[Start of section]

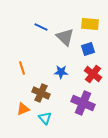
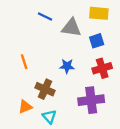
gray triangle: (65, 37) -> (71, 28), turned -36
red cross: (93, 74) -> (102, 68), turned 36
purple cross: (83, 103) -> (91, 100), turned -30

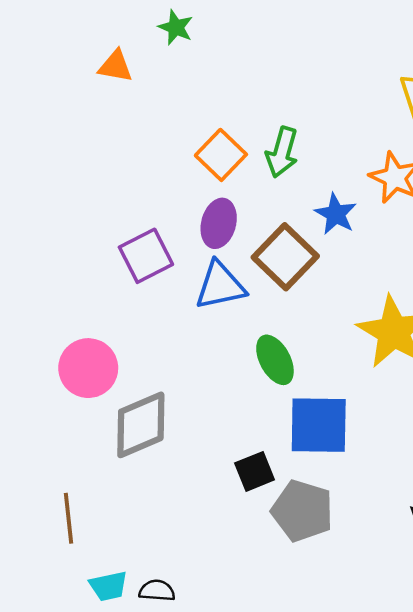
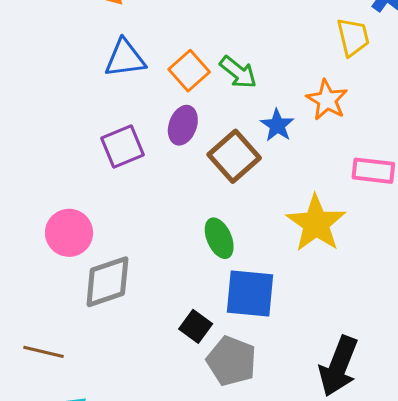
green arrow: (282, 152) -> (238, 72), turned -72
blue triangle: (220, 286) -> (125, 58), moved
black square: (255, 471) -> (196, 326), turned -36
brown line: (68, 518) -> (43, 352), turned -75

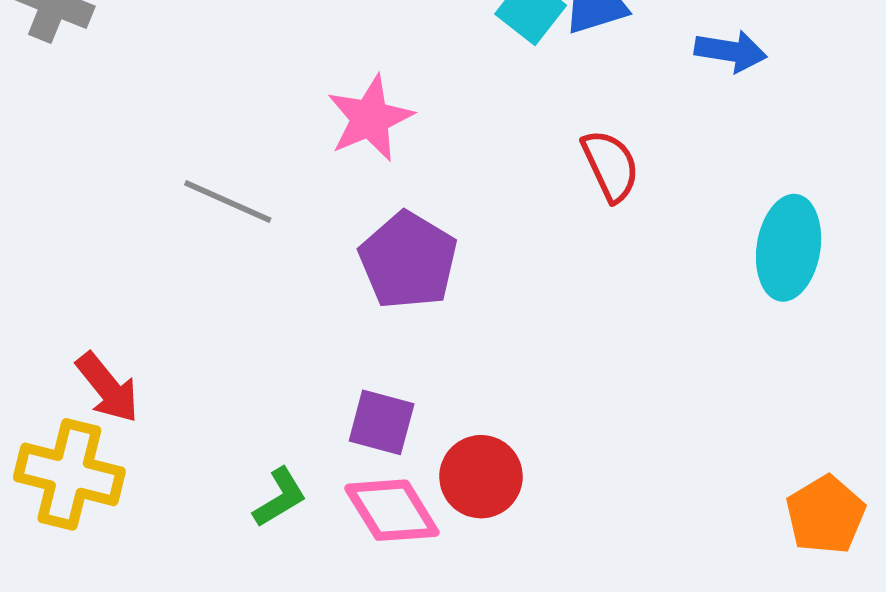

[End of section]

Work to complete:
Quote all of the entries word for word, omitting any pictures.

Task answer:
gray triangle: (65, 37) -> (71, 28), turned -36
red cross: (93, 74) -> (102, 68), turned 36
purple cross: (83, 103) -> (91, 100), turned -30

green arrow: (282, 152) -> (238, 72), turned -72
blue triangle: (220, 286) -> (125, 58), moved
black square: (255, 471) -> (196, 326), turned -36
brown line: (68, 518) -> (43, 352), turned -75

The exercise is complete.